Lines that hold the word "tissue" should be located and copied.

------

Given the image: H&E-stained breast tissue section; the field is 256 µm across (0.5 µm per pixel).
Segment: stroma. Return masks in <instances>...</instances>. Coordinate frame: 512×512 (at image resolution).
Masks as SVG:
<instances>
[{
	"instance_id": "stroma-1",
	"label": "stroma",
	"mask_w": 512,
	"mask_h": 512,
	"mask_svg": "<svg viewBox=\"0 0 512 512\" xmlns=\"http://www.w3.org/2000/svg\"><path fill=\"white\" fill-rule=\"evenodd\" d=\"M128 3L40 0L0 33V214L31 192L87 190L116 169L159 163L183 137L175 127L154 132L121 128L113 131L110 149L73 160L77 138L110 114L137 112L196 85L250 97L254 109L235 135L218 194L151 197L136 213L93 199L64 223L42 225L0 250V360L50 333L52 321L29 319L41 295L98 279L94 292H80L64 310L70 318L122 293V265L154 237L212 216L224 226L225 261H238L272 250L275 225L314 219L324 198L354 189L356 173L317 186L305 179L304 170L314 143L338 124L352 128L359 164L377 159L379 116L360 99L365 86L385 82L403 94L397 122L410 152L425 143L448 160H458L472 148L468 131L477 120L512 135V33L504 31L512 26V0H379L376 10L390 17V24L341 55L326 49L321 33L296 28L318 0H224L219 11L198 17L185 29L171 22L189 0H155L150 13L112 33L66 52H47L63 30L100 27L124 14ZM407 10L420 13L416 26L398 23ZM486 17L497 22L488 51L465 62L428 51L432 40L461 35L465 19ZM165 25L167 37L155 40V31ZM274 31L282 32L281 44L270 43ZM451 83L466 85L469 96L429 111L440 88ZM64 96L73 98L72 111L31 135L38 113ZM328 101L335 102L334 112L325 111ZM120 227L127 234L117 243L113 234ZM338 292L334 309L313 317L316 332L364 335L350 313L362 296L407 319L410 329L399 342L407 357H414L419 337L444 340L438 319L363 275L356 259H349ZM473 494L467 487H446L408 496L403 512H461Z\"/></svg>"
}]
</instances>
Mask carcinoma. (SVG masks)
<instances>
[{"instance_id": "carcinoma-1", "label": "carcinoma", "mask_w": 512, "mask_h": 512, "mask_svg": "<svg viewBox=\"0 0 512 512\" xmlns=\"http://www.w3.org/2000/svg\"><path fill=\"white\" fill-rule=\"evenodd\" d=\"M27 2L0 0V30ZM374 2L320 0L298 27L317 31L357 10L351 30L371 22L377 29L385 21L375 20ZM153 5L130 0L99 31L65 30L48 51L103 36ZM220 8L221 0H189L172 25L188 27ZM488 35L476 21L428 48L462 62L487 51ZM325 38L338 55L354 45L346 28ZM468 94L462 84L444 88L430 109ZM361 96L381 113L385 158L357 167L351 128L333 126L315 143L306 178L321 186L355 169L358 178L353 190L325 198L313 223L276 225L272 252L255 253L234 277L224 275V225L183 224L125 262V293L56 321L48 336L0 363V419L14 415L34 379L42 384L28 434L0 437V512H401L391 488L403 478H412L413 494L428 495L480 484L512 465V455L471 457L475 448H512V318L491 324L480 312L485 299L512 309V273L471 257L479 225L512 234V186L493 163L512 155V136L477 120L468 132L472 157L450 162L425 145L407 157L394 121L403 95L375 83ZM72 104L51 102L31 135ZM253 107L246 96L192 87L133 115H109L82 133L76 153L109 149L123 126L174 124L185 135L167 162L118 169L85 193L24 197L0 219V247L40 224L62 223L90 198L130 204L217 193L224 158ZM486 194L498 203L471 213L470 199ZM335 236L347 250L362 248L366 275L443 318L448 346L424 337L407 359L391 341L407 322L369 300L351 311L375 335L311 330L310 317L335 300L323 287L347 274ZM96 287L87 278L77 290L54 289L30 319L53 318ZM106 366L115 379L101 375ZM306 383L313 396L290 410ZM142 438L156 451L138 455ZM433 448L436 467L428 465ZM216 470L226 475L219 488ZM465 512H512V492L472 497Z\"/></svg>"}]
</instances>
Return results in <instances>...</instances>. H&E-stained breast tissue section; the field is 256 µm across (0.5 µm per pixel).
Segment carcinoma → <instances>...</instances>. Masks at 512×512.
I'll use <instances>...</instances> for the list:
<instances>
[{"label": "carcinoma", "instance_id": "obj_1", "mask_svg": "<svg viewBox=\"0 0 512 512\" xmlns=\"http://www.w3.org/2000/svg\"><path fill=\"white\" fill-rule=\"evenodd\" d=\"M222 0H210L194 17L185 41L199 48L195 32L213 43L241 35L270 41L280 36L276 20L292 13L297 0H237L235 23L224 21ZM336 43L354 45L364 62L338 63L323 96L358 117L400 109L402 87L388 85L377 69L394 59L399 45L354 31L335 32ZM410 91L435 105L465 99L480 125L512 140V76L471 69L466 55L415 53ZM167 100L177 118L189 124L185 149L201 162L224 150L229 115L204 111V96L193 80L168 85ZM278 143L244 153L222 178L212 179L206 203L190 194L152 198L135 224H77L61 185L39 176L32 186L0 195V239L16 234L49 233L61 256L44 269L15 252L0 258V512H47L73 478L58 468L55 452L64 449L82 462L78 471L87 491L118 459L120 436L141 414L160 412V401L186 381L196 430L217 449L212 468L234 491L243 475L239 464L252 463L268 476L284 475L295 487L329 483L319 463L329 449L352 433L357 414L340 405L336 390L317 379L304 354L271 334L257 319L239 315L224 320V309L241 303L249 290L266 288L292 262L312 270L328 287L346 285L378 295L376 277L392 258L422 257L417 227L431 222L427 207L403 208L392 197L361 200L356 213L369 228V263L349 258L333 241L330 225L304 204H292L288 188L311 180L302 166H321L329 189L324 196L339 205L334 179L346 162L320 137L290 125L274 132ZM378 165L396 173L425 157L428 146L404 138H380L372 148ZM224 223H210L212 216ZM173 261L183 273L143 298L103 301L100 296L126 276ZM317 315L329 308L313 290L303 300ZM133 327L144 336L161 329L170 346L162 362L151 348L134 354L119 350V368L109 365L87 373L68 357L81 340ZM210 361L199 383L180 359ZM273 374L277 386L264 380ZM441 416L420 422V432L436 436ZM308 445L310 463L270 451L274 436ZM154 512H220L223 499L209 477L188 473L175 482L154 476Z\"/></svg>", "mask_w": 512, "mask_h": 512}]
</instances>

------

**WRITTEN SOLUTION**
Given the image: H&E-stained breast tissue section; the field is 256 µm across (0.5 µm per pixel).
Return results in <instances>...</instances>. H&E-stained breast tissue section; the field is 256 µm across (0.5 µm per pixel).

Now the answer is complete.